The task: With the pictures left out, please write out exactly each line from the one containing "SCALE2 pin GND: GND -> none" through the end of the material.

Records for this task:
***
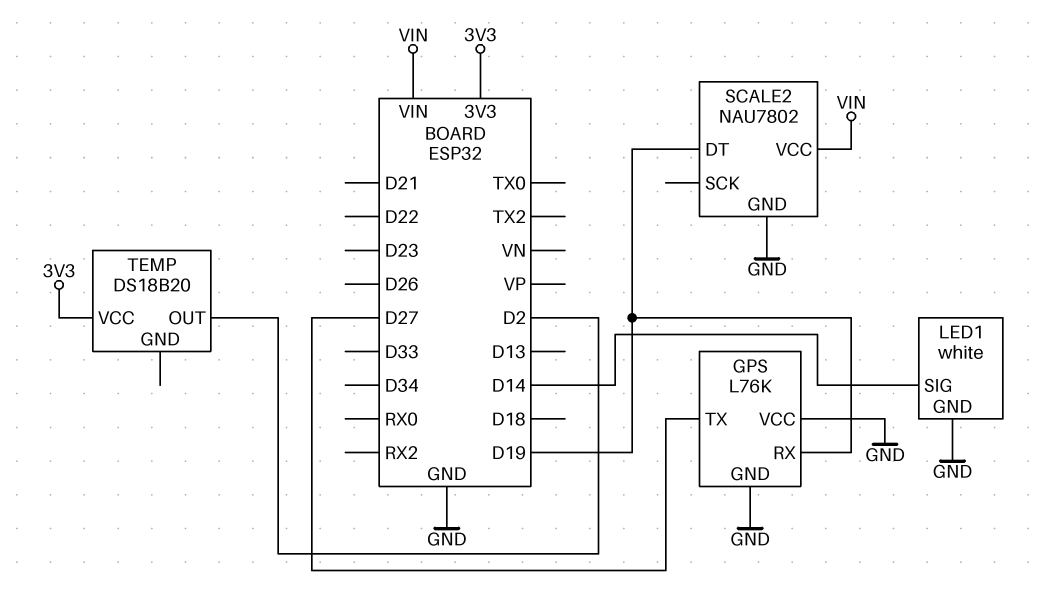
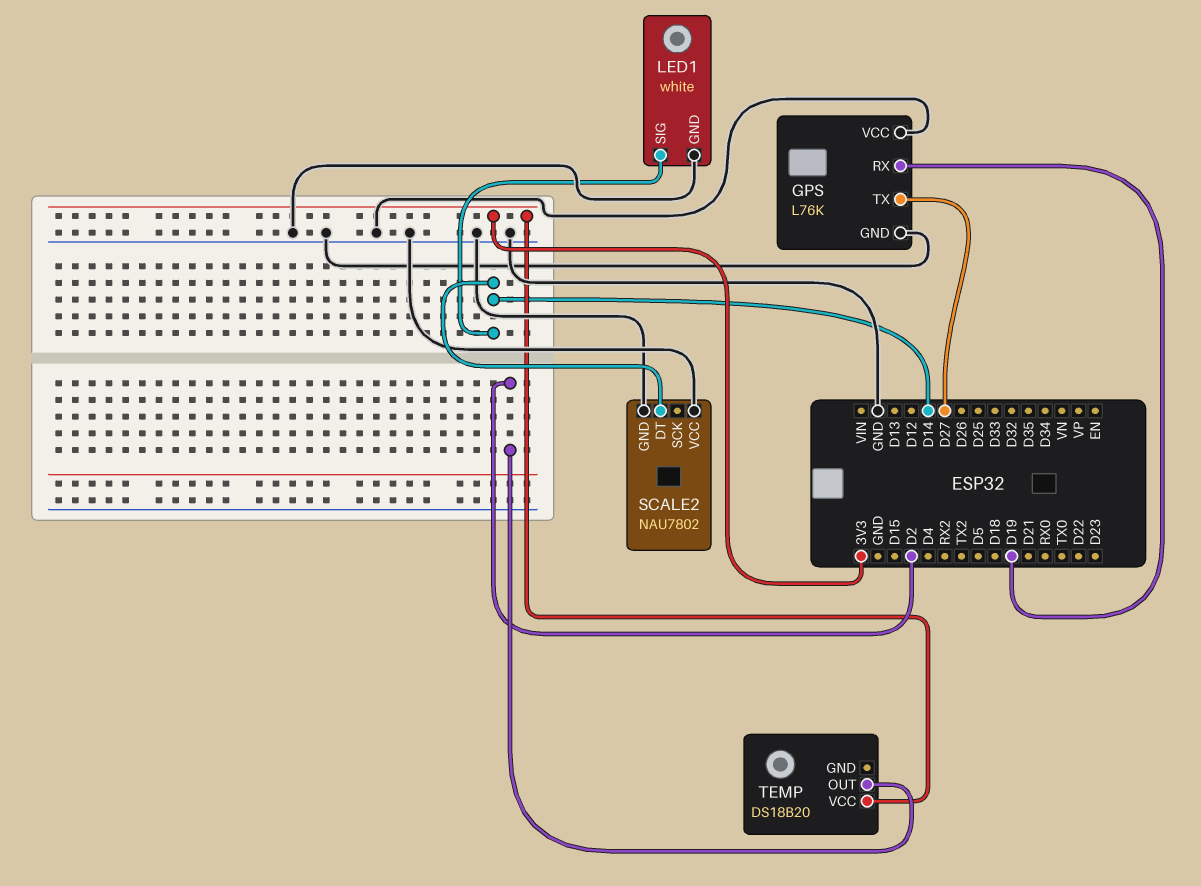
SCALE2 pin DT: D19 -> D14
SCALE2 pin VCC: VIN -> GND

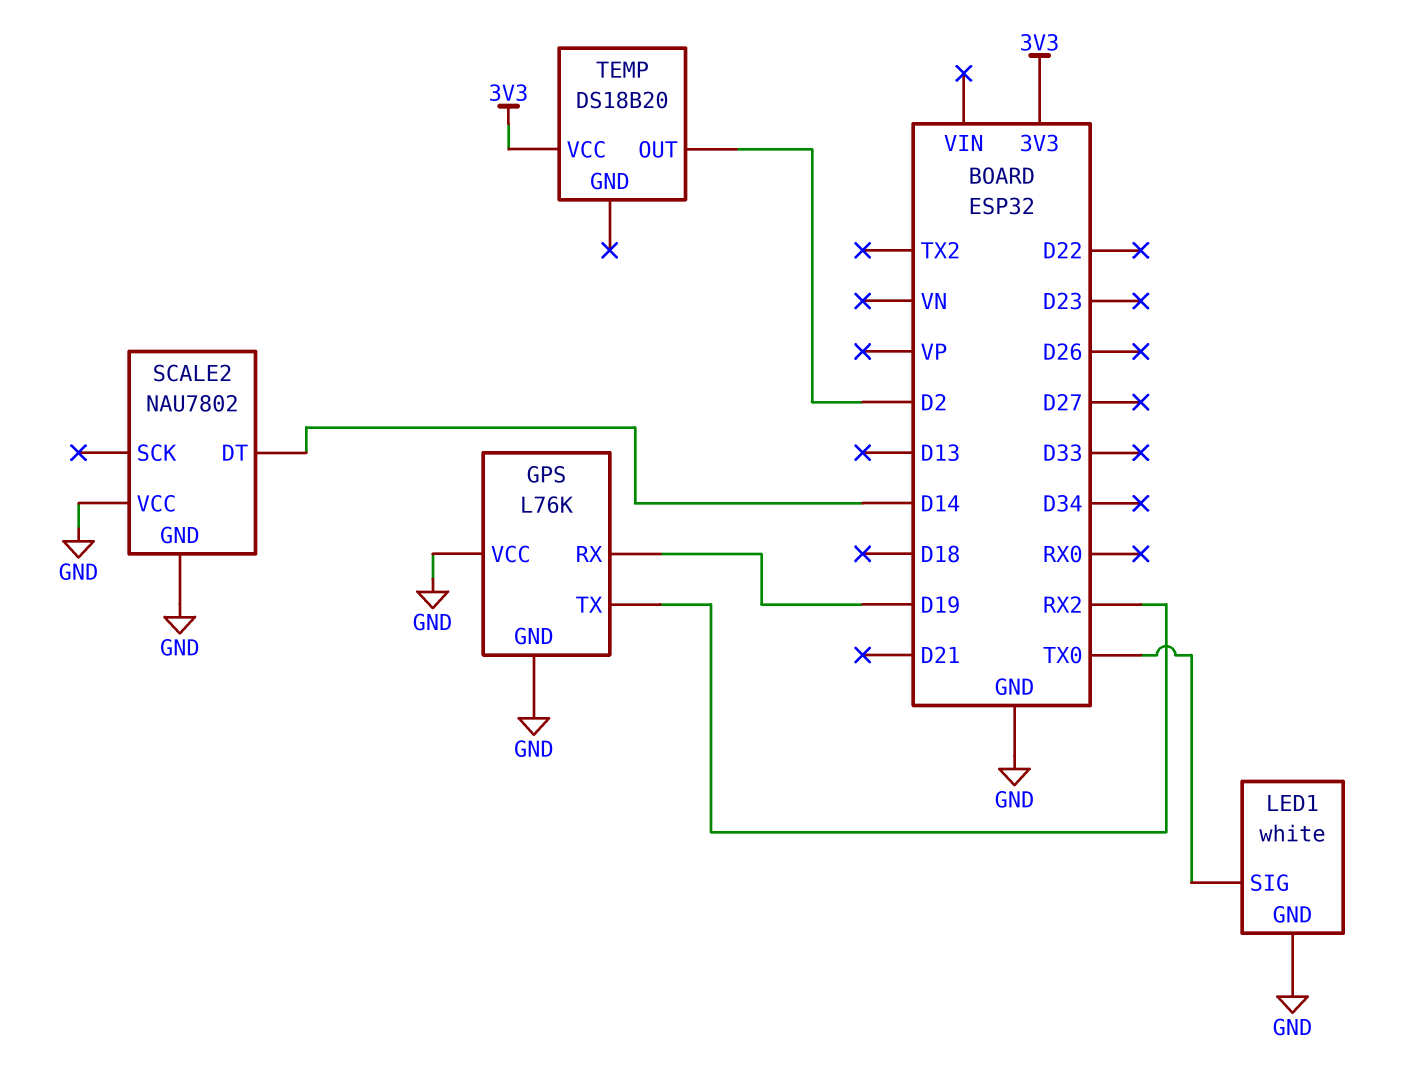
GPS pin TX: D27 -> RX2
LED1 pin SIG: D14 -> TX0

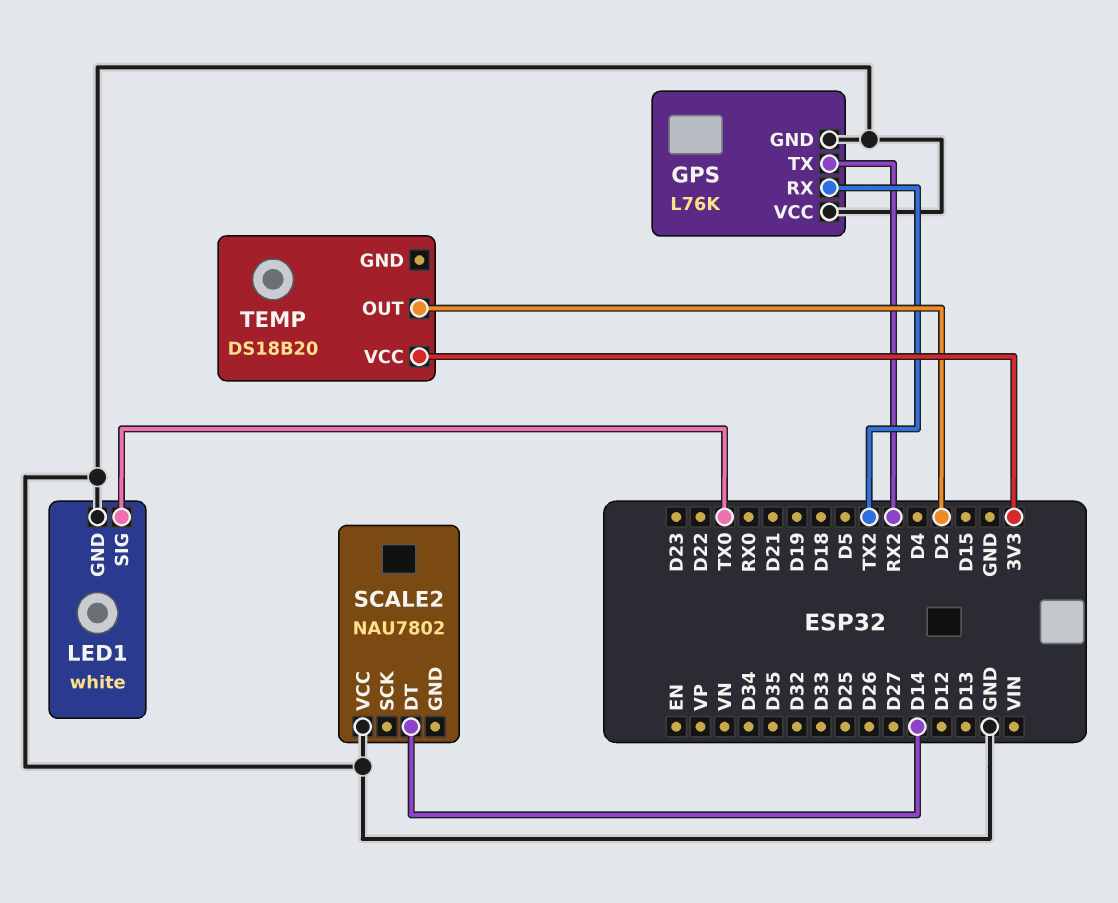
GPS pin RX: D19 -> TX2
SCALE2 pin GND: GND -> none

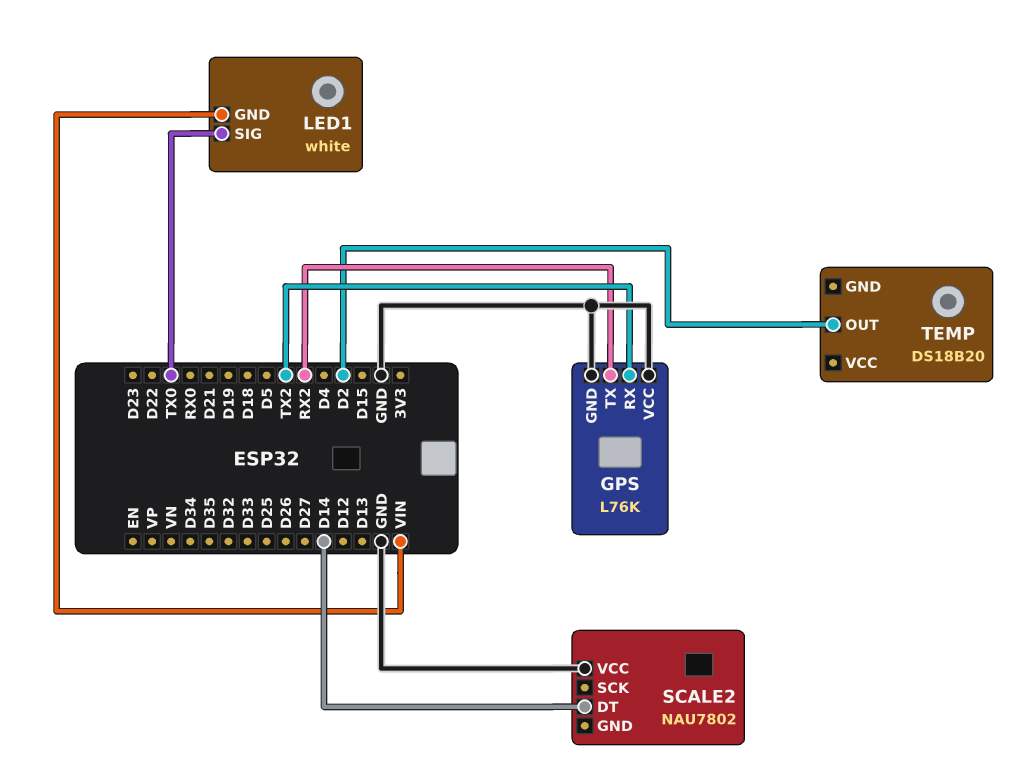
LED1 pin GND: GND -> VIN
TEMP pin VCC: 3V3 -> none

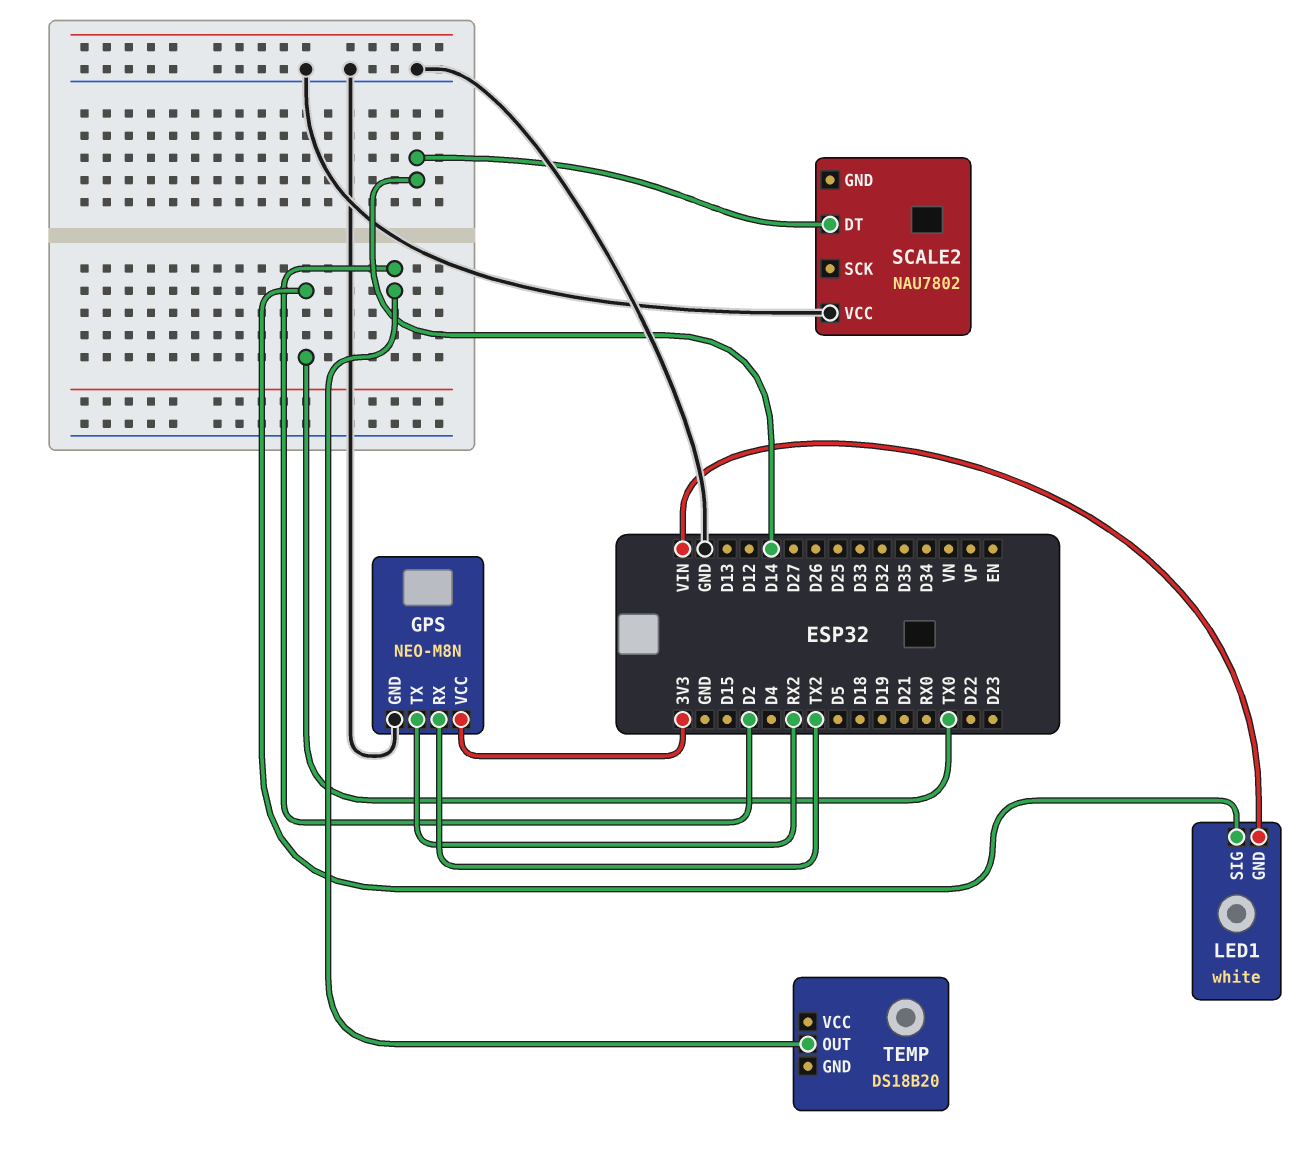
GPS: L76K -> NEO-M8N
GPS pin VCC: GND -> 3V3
***
Result of this task:
SCALE2 pin GND: GND -> none

LED1 pin GND: GND -> VIN
TEMP pin VCC: 3V3 -> none

GPS: L76K -> NEO-M8N
GPS pin VCC: GND -> 3V3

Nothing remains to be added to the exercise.